WORK ORDER
Please give the entries again in full and exactly, without any picture.

*** PROVIDED ENTRIES ***

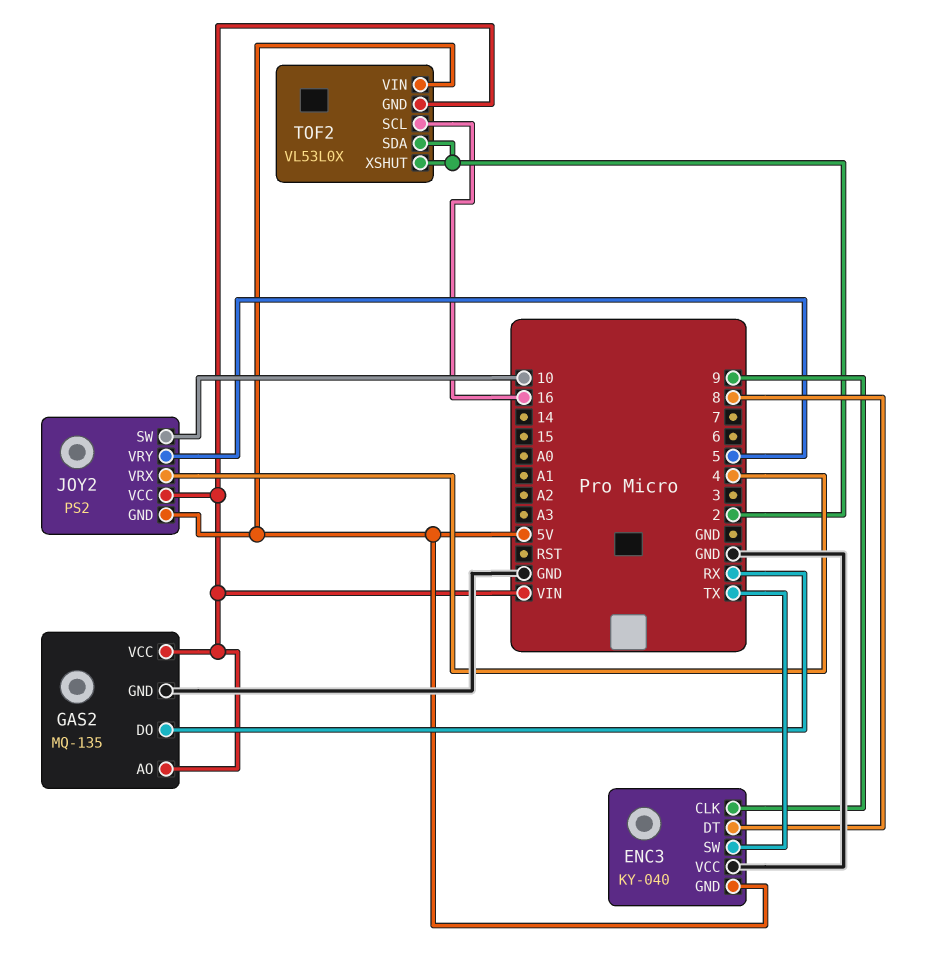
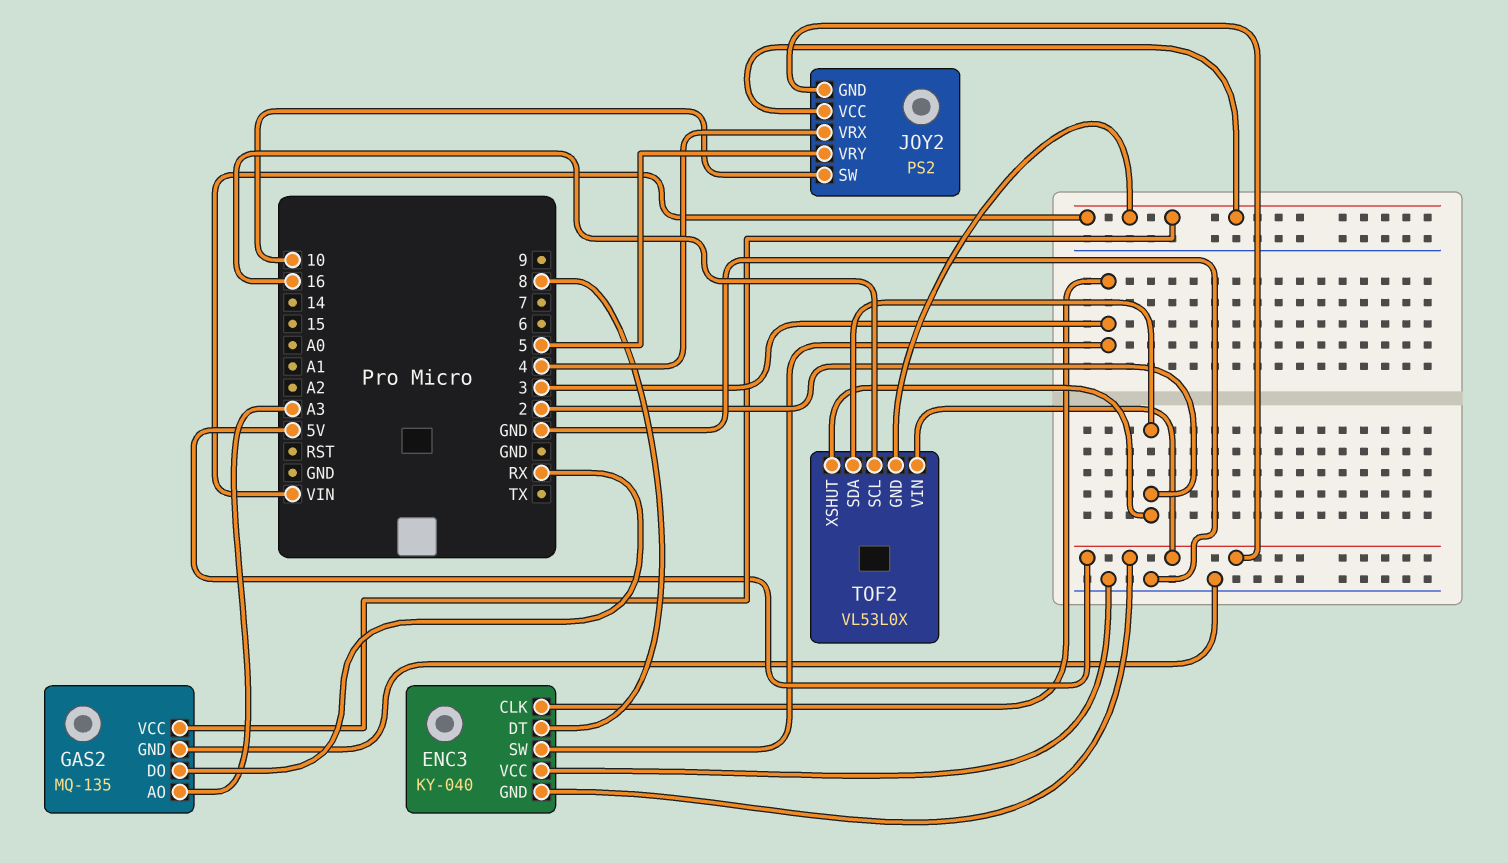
ENC3 pin CLK: 9 -> 3
ENC3 pin SW: TX -> 3
GAS2 pin AO: VIN -> A3

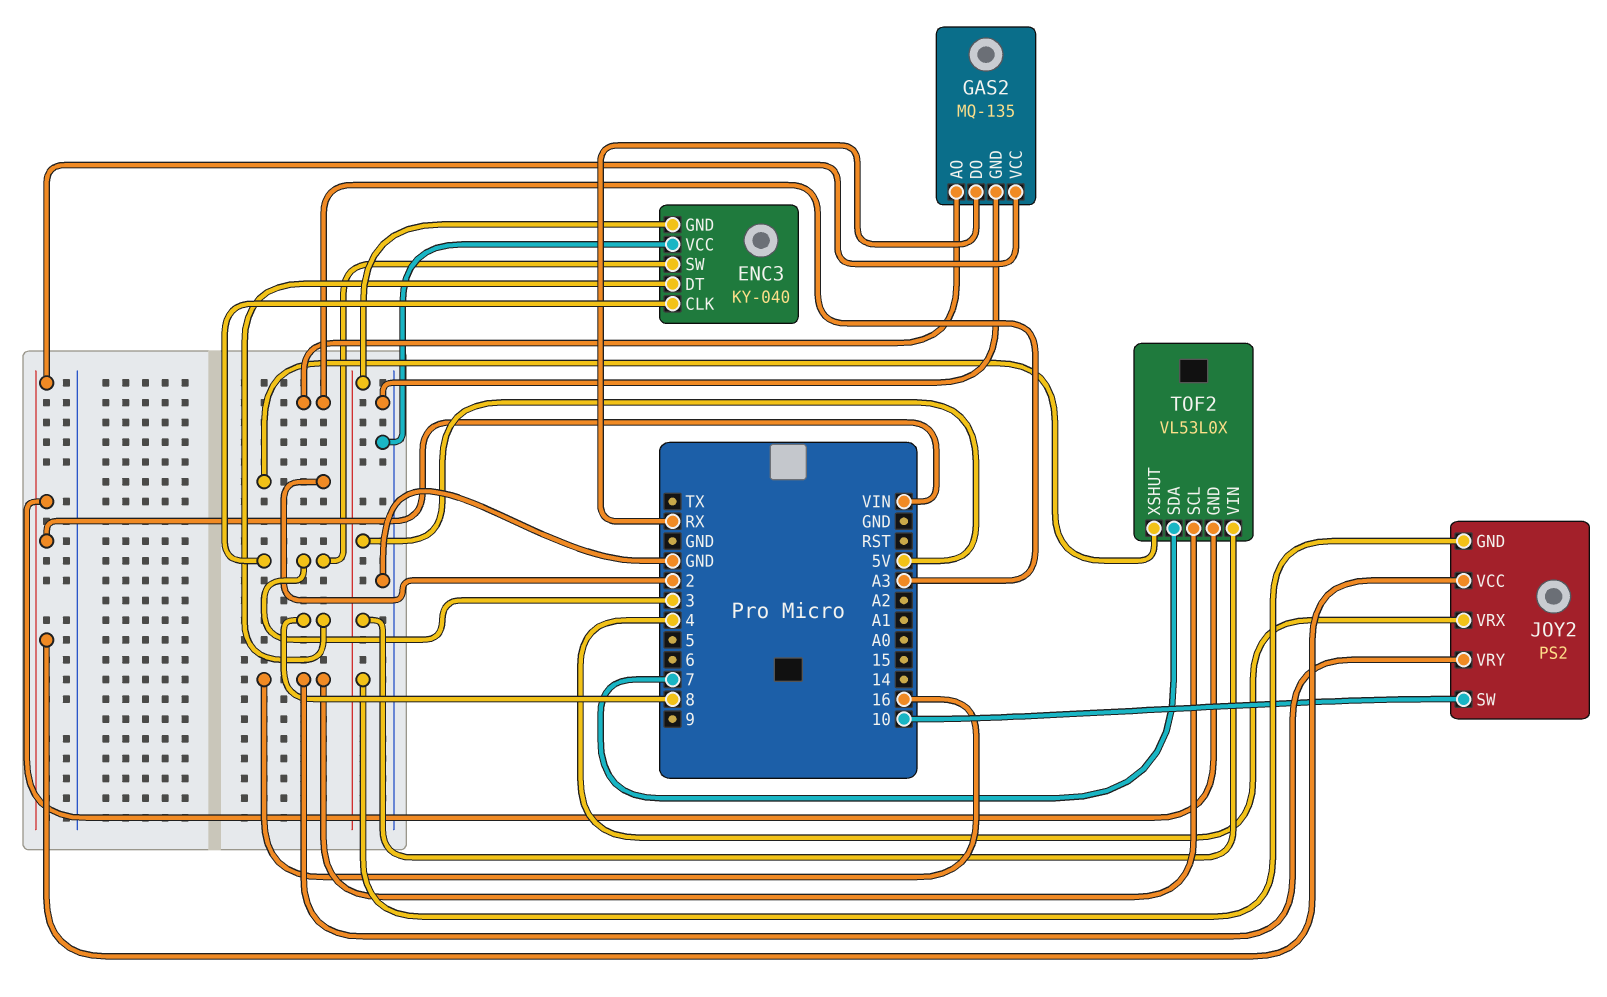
JOY2 pin VRY: 5 -> 16
TOF2 pin SDA: 2 -> 7

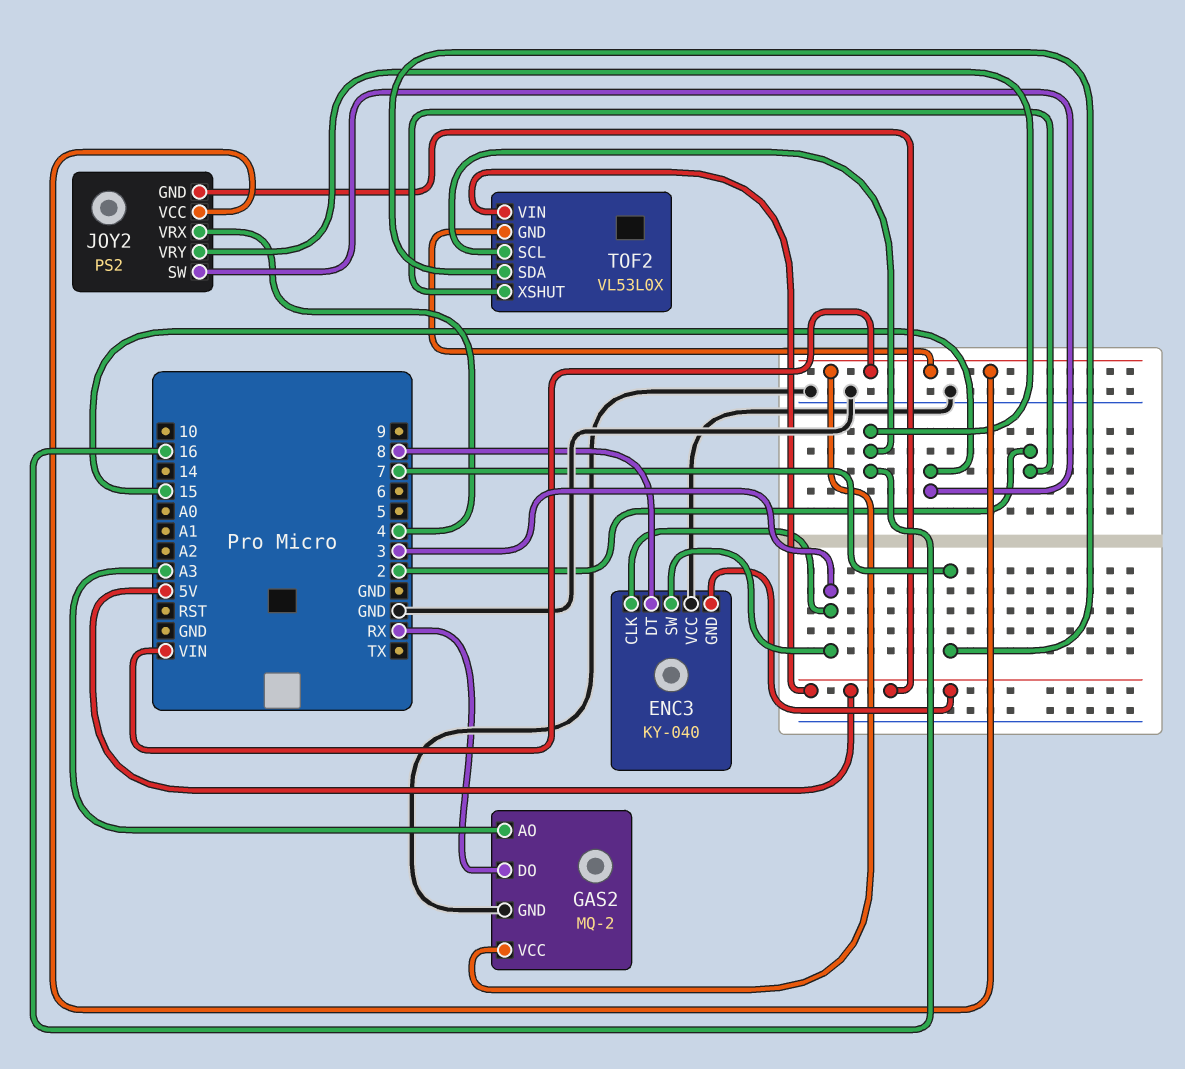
GAS2: MQ-135 -> MQ-2
JOY2 pin SW: 10 -> 15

*** End of PROVIDED ENTRIES ***

ANSWER TO THIS PROBLEM
ENC3 pin CLK: 9 -> 3
ENC3 pin SW: TX -> 3
GAS2 pin AO: VIN -> A3

JOY2 pin VRY: 5 -> 16
TOF2 pin SDA: 2 -> 7

GAS2: MQ-135 -> MQ-2
JOY2 pin SW: 10 -> 15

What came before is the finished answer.